__INSTRUCTIONS FOR THE TASK__:
Within the entries below, the lines from the one with "R2: none -> 47k (+12V, N011)" through the one with "U104 pin IO14: none -> +9V" are to be set down exactly, both ends kept.

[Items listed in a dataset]
------------------------------------

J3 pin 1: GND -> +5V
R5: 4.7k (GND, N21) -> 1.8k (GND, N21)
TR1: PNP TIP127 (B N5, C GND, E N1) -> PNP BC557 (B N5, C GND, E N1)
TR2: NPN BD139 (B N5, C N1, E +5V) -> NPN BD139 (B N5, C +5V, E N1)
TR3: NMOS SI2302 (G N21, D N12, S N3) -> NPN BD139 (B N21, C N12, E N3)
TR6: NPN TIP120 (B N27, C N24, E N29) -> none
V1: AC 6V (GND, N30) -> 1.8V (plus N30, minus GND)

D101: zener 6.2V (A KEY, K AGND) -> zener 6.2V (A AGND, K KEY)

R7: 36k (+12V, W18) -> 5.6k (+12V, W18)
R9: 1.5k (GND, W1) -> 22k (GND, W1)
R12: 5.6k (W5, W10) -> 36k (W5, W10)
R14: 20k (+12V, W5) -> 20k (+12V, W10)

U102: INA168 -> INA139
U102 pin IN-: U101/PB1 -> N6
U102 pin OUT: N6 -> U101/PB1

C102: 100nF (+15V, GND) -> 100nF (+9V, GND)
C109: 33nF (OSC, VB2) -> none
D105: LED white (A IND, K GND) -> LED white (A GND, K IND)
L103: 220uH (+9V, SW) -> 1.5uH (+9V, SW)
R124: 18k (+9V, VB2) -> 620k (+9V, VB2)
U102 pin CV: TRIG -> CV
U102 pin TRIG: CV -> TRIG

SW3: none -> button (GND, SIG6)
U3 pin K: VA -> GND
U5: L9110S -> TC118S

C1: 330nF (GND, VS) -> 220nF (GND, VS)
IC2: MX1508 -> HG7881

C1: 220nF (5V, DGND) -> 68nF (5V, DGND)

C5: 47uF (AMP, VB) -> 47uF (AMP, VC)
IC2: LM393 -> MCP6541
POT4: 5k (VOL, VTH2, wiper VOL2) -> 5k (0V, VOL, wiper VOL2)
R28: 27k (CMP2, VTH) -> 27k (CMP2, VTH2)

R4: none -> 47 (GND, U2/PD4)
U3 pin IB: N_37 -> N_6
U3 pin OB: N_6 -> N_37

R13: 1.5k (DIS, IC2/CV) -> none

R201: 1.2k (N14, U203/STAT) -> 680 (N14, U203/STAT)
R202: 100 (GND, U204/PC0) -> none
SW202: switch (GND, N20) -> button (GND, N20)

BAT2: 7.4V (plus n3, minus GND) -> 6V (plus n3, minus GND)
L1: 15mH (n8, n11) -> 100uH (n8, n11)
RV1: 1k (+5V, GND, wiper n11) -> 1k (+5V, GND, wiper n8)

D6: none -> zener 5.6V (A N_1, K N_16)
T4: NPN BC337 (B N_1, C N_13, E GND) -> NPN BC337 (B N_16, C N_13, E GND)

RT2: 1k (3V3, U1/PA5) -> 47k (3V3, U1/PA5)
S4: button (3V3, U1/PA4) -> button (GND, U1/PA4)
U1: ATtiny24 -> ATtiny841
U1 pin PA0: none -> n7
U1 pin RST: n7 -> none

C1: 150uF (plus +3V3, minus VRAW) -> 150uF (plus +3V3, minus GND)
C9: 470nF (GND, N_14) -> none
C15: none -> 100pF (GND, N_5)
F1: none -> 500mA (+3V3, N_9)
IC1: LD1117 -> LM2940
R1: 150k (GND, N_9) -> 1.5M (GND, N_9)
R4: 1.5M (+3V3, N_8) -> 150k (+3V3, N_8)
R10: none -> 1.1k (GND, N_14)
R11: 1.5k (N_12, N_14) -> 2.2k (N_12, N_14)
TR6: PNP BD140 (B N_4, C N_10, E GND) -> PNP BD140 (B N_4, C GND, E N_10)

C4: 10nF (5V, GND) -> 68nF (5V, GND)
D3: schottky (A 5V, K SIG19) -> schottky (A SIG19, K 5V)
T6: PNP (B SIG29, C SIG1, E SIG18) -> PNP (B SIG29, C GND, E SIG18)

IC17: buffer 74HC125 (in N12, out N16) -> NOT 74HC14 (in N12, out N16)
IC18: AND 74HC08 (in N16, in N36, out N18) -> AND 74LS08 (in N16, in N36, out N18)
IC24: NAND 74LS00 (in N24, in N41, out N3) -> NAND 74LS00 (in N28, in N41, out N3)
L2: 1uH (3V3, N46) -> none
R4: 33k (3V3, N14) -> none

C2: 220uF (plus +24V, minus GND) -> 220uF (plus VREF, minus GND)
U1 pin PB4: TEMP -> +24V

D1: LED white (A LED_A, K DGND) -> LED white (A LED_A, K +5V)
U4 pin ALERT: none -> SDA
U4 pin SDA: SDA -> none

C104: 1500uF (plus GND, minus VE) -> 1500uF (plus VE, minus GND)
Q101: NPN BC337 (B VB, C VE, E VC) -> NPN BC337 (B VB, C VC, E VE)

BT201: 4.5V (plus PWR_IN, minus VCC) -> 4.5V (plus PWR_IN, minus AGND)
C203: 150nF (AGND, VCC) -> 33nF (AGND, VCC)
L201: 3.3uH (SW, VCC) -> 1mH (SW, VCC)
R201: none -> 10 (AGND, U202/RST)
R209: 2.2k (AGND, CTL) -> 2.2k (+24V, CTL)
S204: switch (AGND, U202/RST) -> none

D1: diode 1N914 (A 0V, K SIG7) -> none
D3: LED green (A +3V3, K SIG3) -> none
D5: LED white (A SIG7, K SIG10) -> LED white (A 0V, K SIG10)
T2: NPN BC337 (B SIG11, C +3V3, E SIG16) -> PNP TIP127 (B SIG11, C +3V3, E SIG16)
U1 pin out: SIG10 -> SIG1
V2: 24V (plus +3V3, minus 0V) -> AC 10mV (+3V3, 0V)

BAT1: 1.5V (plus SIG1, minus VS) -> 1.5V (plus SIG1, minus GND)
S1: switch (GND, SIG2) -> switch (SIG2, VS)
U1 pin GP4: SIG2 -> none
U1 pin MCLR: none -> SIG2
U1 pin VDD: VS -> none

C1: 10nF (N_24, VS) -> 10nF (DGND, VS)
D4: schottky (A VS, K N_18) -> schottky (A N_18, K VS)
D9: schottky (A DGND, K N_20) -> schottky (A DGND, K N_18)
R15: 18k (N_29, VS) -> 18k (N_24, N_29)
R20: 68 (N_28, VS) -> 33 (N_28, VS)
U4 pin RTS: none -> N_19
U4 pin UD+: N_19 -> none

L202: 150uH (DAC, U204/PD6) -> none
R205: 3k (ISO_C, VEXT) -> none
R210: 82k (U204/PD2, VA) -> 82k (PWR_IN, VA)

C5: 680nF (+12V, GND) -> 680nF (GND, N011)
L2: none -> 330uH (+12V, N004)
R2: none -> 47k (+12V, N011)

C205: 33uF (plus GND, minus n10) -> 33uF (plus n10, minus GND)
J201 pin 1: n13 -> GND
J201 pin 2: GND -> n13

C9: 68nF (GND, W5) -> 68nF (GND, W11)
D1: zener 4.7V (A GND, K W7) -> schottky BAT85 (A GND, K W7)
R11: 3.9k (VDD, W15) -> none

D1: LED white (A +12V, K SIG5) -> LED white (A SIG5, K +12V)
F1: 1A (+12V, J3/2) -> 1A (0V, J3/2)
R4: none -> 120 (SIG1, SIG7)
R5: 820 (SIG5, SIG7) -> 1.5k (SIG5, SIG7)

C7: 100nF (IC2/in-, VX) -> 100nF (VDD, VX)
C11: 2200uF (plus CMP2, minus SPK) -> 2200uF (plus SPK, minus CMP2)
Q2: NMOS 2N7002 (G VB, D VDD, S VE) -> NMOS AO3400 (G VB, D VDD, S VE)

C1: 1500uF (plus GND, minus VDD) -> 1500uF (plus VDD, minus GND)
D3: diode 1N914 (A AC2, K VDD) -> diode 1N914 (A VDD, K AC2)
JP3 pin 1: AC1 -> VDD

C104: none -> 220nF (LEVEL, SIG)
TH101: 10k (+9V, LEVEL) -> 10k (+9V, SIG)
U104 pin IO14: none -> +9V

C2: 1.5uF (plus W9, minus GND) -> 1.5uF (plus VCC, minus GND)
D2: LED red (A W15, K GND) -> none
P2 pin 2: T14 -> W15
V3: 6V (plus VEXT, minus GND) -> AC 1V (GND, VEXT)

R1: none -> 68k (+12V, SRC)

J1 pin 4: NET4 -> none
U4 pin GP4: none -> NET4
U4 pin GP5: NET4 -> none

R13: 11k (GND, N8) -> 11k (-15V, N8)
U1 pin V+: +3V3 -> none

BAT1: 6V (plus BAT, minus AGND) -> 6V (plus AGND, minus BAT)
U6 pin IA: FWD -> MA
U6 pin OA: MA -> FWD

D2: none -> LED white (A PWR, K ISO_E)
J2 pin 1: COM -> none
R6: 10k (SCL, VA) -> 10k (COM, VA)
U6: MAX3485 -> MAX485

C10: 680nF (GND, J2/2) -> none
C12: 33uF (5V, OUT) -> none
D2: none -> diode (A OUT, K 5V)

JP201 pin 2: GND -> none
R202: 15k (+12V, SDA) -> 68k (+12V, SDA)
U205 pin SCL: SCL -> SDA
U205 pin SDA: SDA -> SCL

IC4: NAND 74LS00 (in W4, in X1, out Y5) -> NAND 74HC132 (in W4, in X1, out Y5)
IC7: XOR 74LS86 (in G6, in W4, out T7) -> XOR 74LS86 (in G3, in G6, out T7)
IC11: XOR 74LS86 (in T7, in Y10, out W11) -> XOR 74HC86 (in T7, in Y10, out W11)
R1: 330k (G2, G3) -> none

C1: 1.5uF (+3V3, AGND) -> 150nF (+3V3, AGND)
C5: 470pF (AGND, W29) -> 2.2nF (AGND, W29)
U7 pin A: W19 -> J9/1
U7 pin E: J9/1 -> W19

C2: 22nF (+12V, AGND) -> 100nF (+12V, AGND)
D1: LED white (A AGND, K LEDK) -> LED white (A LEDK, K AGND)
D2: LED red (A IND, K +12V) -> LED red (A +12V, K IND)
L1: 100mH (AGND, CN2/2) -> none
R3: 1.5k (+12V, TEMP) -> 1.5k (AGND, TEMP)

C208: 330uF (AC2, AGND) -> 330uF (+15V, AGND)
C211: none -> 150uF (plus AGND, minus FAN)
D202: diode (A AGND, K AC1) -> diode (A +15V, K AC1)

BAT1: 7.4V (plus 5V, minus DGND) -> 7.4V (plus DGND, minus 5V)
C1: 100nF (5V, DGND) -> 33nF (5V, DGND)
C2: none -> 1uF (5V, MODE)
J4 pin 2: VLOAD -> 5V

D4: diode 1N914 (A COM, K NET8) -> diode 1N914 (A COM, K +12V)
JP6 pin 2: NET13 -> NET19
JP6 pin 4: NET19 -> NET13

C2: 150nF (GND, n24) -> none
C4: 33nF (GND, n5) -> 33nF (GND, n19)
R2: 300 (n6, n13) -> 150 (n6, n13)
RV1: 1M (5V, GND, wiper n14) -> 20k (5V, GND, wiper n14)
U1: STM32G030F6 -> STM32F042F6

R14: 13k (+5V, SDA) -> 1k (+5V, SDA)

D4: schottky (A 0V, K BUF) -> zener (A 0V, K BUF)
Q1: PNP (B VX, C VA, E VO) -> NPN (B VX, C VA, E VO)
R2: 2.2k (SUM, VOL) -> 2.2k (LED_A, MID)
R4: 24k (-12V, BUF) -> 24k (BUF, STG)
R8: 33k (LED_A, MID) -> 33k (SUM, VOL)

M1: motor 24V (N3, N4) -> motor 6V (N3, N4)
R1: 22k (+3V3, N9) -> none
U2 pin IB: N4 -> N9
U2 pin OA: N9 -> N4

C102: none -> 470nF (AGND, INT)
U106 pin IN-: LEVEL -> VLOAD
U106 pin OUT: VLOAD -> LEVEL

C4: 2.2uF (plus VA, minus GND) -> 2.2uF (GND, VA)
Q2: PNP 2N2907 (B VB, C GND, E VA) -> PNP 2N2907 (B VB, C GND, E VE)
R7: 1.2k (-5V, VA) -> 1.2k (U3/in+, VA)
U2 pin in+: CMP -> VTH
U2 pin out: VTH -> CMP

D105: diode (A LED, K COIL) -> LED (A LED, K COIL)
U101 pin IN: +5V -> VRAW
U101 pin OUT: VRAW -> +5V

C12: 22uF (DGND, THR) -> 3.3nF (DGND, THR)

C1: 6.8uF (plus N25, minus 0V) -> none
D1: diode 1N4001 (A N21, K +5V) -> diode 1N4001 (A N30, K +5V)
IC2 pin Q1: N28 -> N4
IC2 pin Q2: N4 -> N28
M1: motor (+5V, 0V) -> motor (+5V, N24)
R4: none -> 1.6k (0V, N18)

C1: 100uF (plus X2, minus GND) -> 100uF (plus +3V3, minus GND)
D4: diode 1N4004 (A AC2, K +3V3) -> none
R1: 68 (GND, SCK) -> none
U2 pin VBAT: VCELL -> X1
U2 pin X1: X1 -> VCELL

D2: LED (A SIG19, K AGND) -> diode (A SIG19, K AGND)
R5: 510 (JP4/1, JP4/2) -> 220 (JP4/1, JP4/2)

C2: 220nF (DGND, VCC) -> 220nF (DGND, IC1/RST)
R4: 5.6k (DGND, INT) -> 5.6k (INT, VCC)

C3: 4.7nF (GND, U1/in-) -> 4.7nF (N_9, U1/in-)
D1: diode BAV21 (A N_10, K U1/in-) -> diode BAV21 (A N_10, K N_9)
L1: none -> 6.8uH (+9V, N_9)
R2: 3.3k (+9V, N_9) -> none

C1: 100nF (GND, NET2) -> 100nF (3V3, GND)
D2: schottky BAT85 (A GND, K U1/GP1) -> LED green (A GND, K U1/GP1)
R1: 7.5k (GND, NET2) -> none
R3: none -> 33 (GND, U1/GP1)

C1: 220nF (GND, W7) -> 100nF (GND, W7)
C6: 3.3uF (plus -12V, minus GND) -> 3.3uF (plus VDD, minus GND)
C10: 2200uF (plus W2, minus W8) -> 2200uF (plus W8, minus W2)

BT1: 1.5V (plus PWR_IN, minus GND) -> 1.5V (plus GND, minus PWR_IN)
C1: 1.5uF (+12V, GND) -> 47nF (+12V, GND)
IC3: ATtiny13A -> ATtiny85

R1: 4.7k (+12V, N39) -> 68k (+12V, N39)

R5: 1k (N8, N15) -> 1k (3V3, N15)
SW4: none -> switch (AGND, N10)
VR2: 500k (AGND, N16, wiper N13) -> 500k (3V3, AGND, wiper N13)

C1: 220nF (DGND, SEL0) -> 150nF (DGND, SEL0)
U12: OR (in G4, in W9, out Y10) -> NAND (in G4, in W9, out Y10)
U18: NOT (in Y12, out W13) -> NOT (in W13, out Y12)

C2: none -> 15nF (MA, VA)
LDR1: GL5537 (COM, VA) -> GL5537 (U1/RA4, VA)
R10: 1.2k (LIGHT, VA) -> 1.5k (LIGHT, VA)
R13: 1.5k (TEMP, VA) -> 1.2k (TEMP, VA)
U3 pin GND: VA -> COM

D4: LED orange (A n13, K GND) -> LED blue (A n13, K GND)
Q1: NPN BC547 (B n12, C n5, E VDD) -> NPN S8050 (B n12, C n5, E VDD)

------------------------------------

__ANSWER TO THIS PROBLEM__:
R2: none -> 47k (+12V, N011)

C205: 33uF (plus GND, minus n10) -> 33uF (plus n10, minus GND)
J201 pin 1: n13 -> GND
J201 pin 2: GND -> n13

C9: 68nF (GND, W5) -> 68nF (GND, W11)
D1: zener 4.7V (A GND, K W7) -> schottky BAT85 (A GND, K W7)
R11: 3.9k (VDD, W15) -> none

D1: LED white (A +12V, K SIG5) -> LED white (A SIG5, K +12V)
F1: 1A (+12V, J3/2) -> 1A (0V, J3/2)
R4: none -> 120 (SIG1, SIG7)
R5: 820 (SIG5, SIG7) -> 1.5k (SIG5, SIG7)

C7: 100nF (IC2/in-, VX) -> 100nF (VDD, VX)
C11: 2200uF (plus CMP2, minus SPK) -> 2200uF (plus SPK, minus CMP2)
Q2: NMOS 2N7002 (G VB, D VDD, S VE) -> NMOS AO3400 (G VB, D VDD, S VE)

C1: 1500uF (plus GND, minus VDD) -> 1500uF (plus VDD, minus GND)
D3: diode 1N914 (A AC2, K VDD) -> diode 1N914 (A VDD, K AC2)
JP3 pin 1: AC1 -> VDD

C104: none -> 220nF (LEVEL, SIG)
TH101: 10k (+9V, LEVEL) -> 10k (+9V, SIG)
U104 pin IO14: none -> +9V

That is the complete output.